[Start of Attachment]
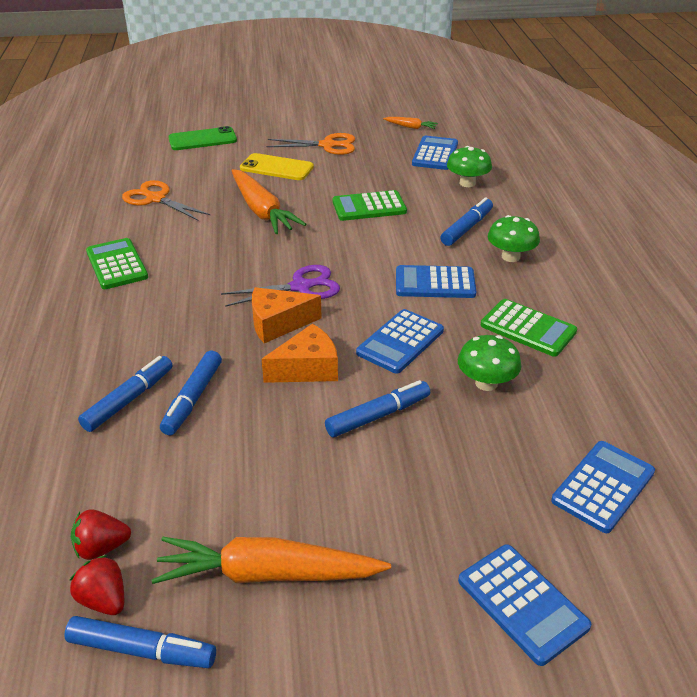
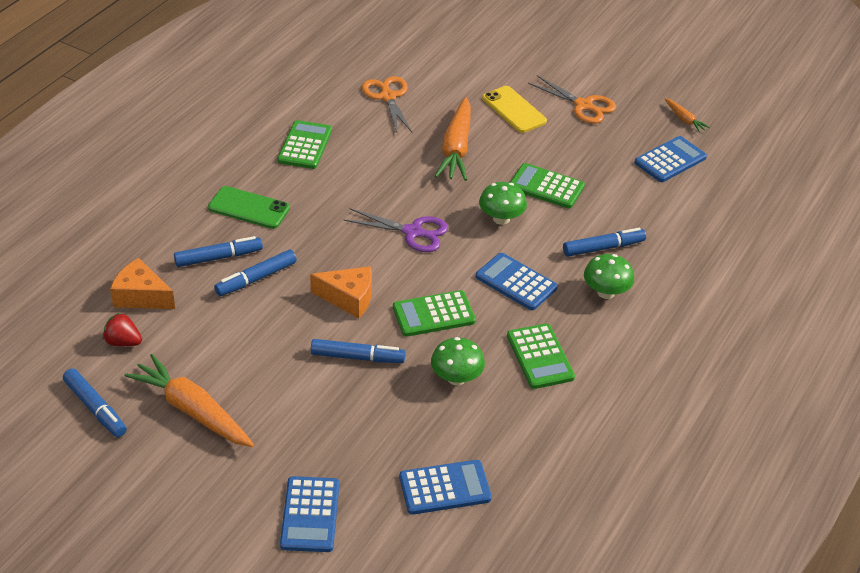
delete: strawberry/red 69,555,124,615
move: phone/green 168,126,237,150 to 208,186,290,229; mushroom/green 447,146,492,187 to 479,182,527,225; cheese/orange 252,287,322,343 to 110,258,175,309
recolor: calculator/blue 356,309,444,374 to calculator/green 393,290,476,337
[End of Attachment]
**Exercise description**
Wherever an image appears in the data, omit it and repeat everything else exactly.

**Written reply**
delete: strawberry/red 69,555,124,615
move: phone/green 168,126,237,150 to 208,186,290,229; mushroom/green 447,146,492,187 to 479,182,527,225; cheese/orange 252,287,322,343 to 110,258,175,309
recolor: calculator/blue 356,309,444,374 to calculator/green 393,290,476,337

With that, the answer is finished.